▶ Source material

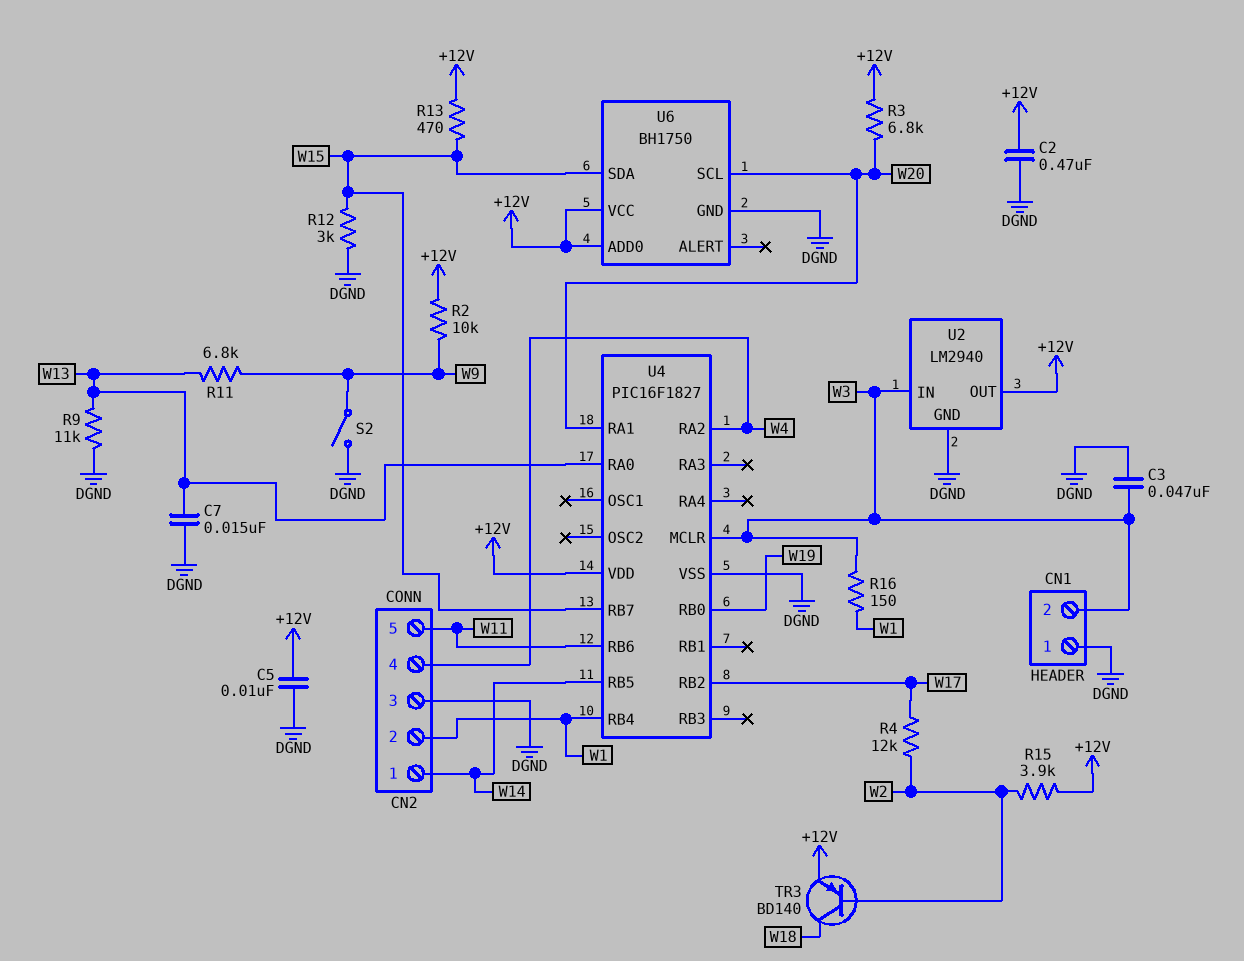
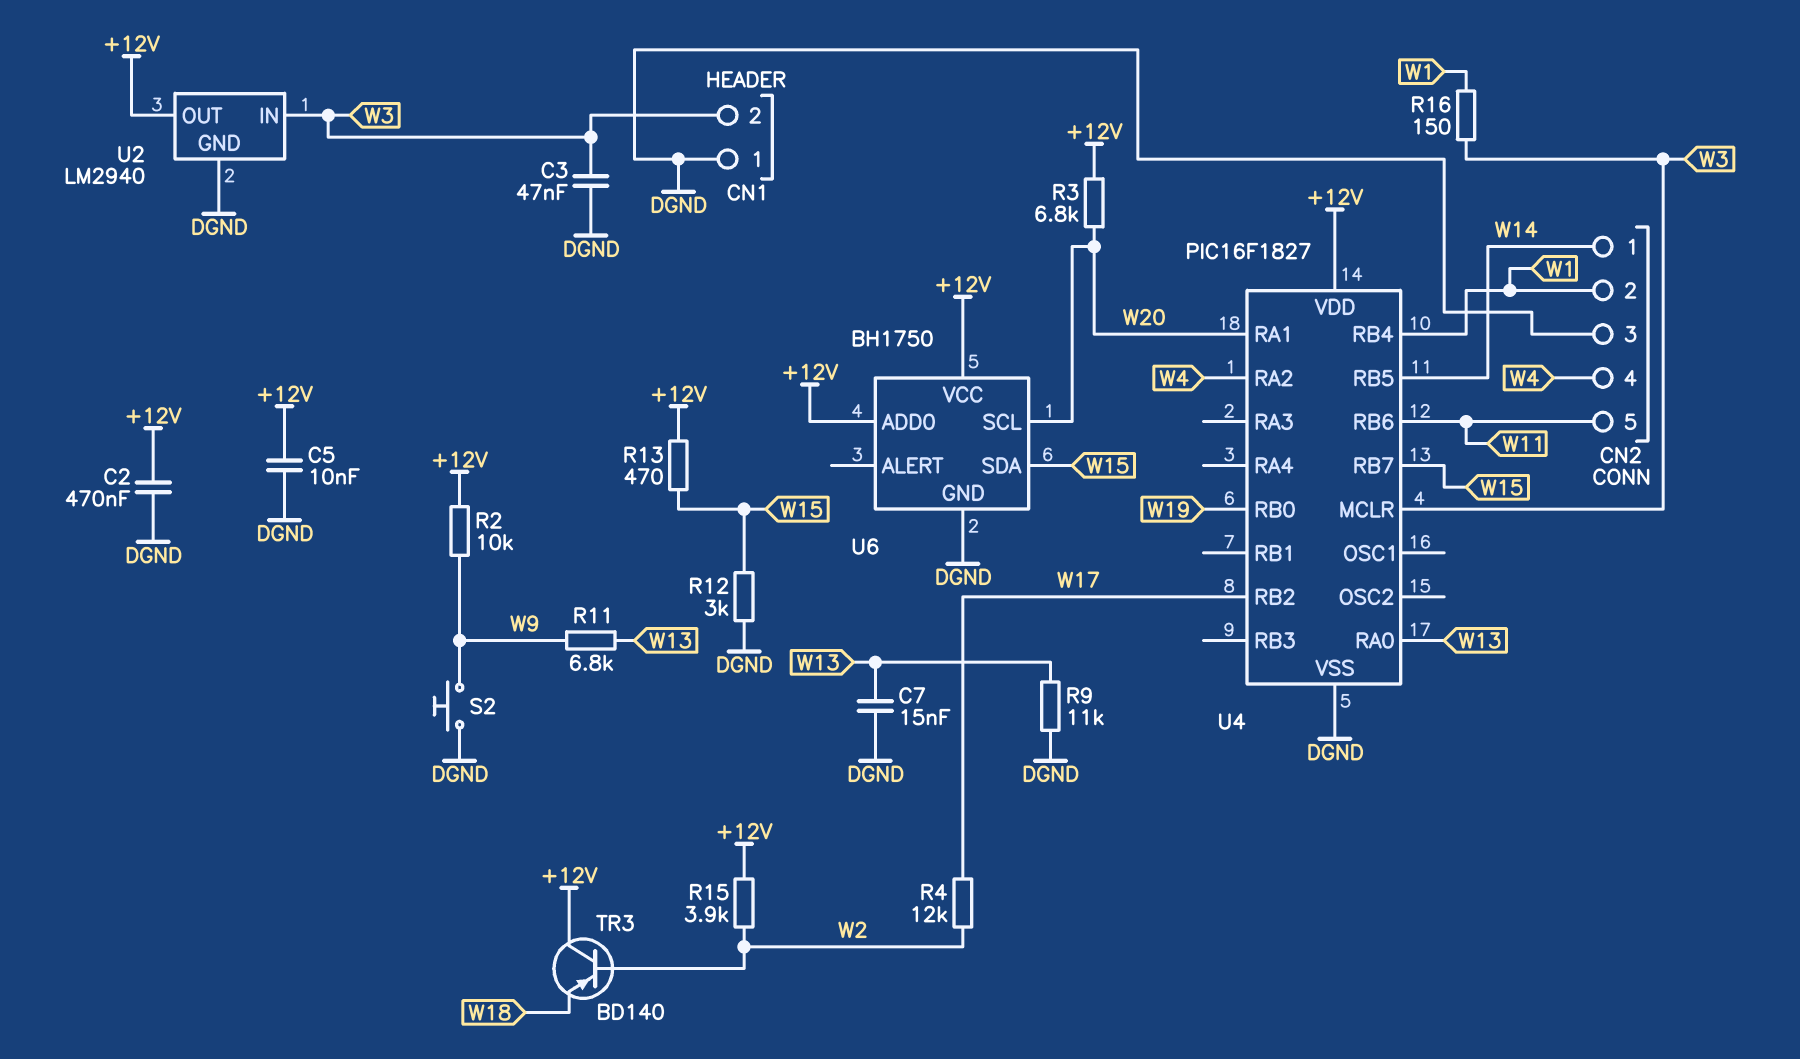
S2: switch (DGND, W9) -> button (DGND, W9)
TR3: PNP BD140 (B W2, C W18, E +12V) -> PNP BD140 (B W2, C +12V, E W18)

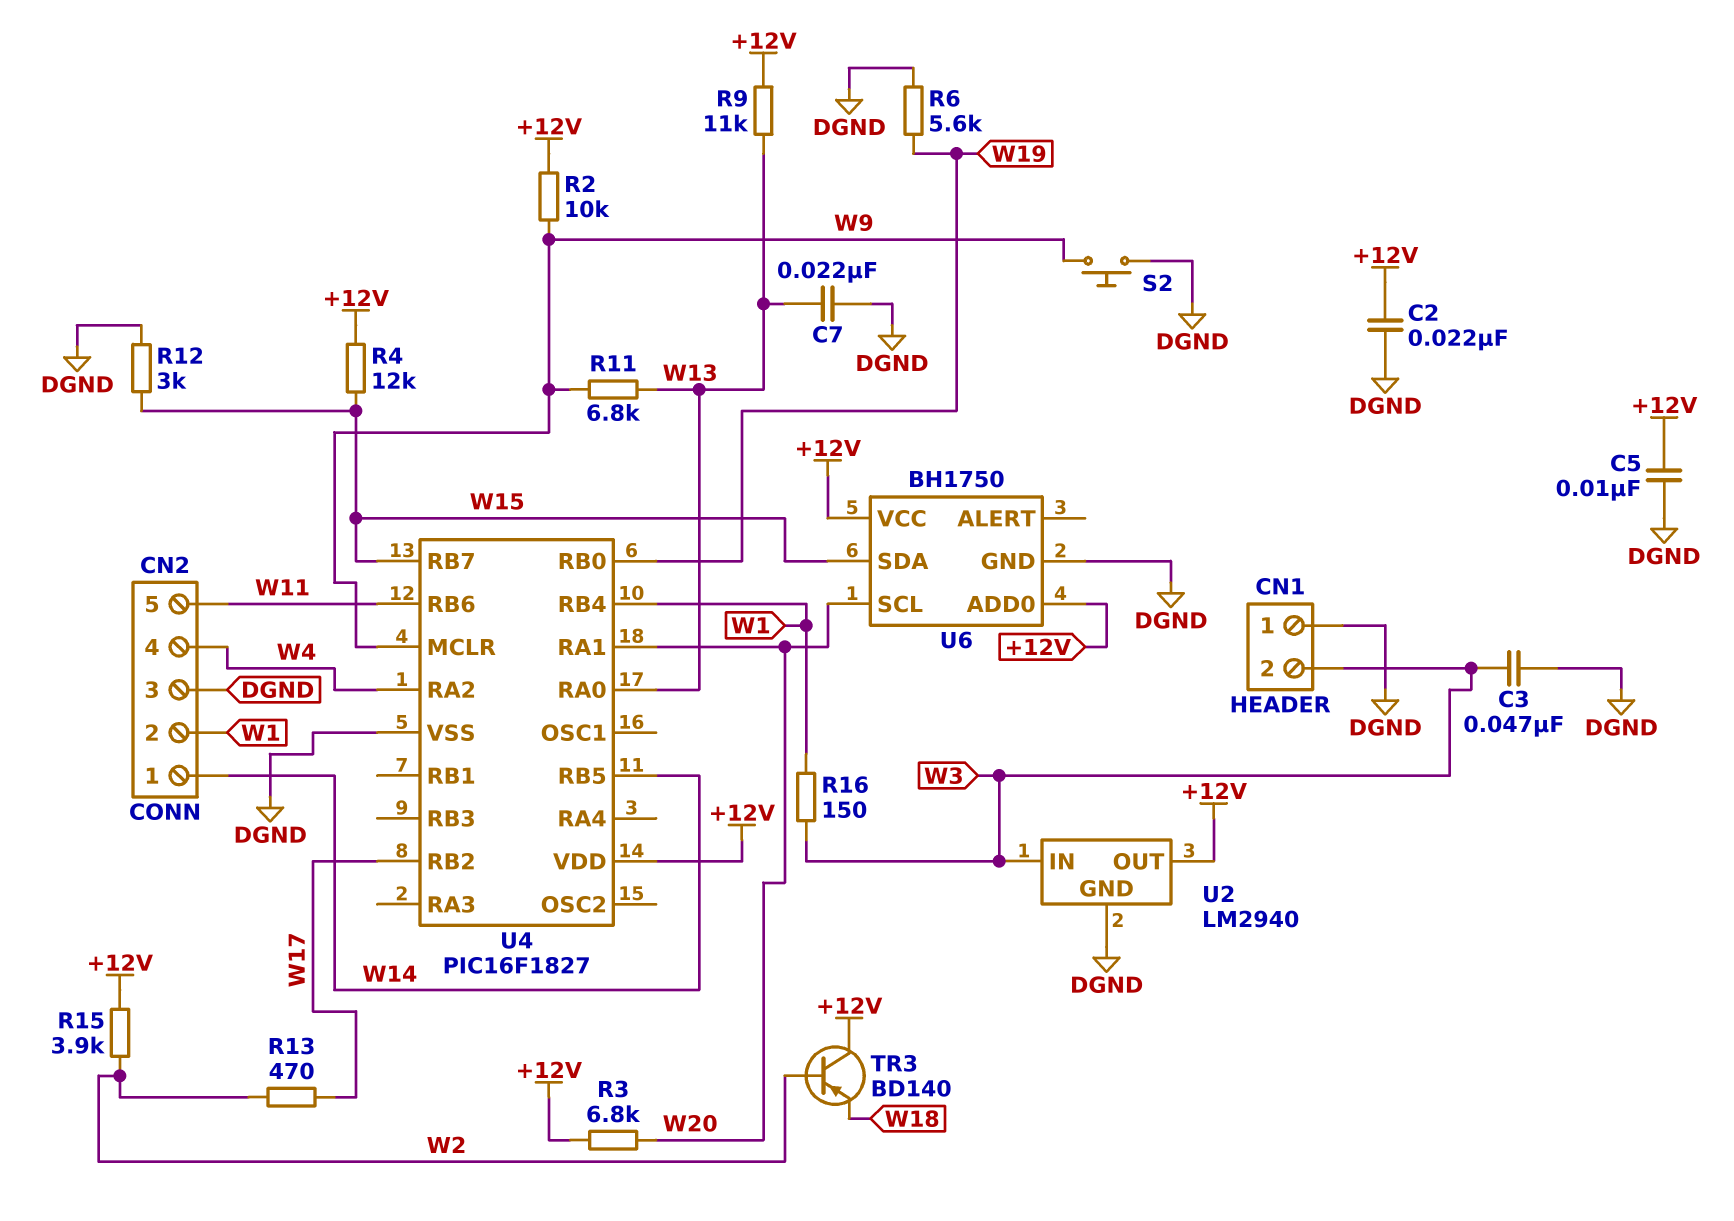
C2: 470nF (+12V, DGND) -> 22nF (+12V, DGND)
C7: 15nF (DGND, W13) -> 22nF (DGND, W13)
R4: 12k (W2, W17) -> 12k (+12V, W15)
R6: none -> 5.6k (DGND, W19)
R9: 11k (DGND, W13) -> 11k (+12V, W13)
R13: 470 (+12V, W15) -> 470 (W2, W17)
U4 pin MCLR: W3 -> W9

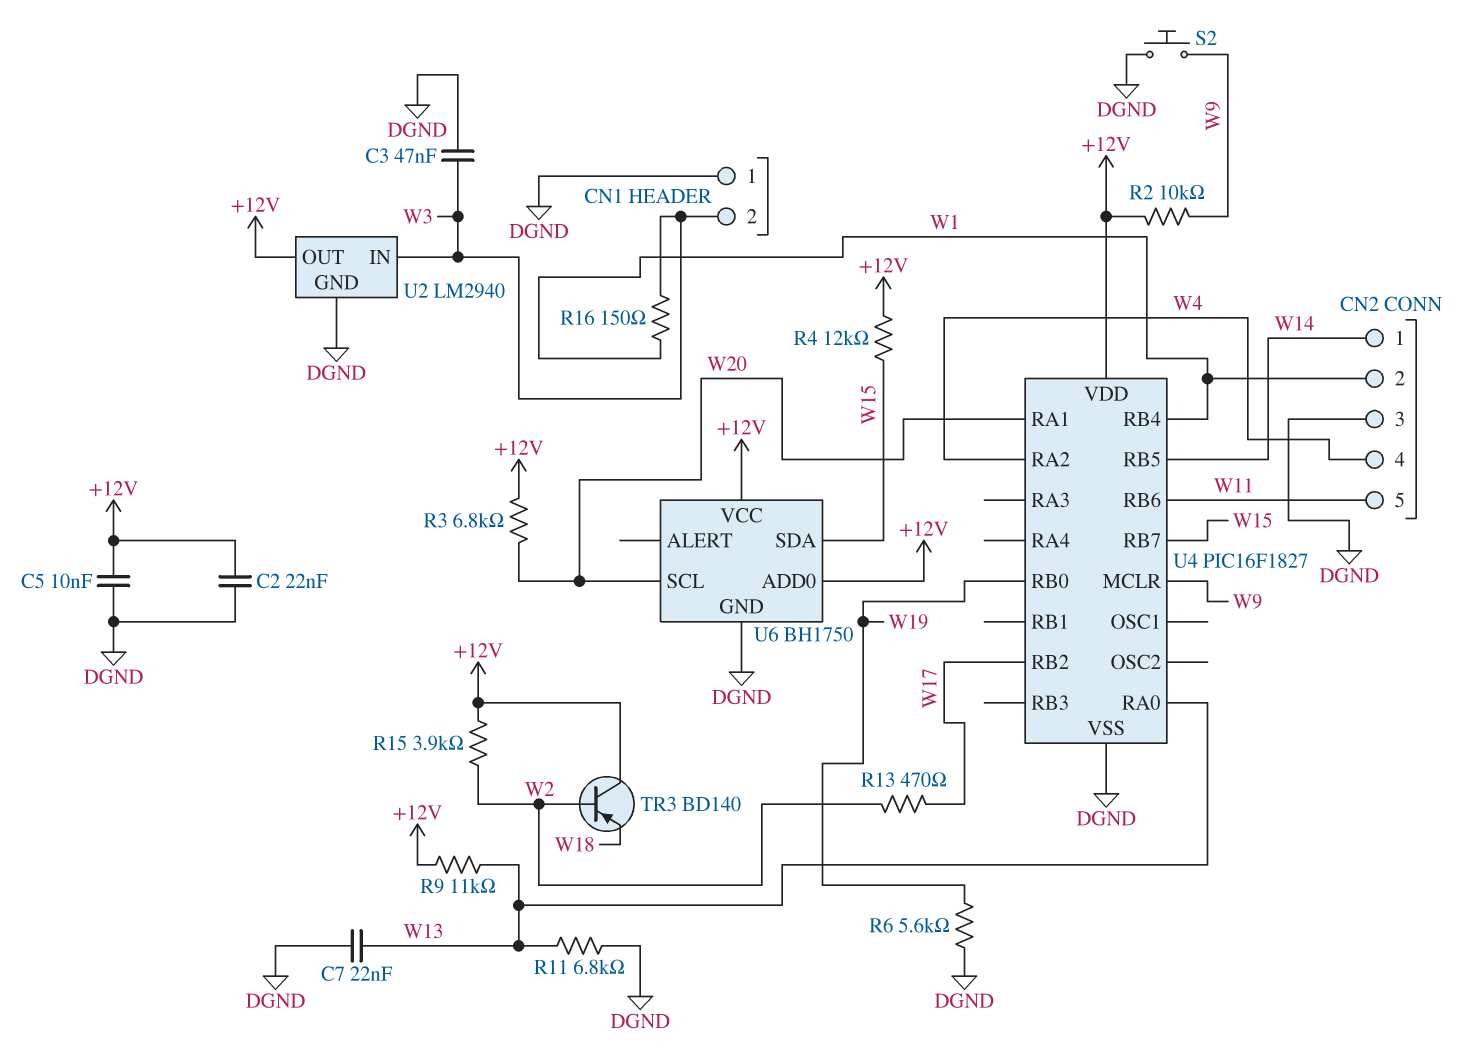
R11: 6.8k (W9, W13) -> 6.8k (DGND, W13)
R12: 3k (DGND, W15) -> none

▶ Exercise instructions
Only the lines that hold the word "none" are wanted; each should be pulled from the records.

▶ Result below
R6: none -> 5.6k (DGND, W19)
R12: 3k (DGND, W15) -> none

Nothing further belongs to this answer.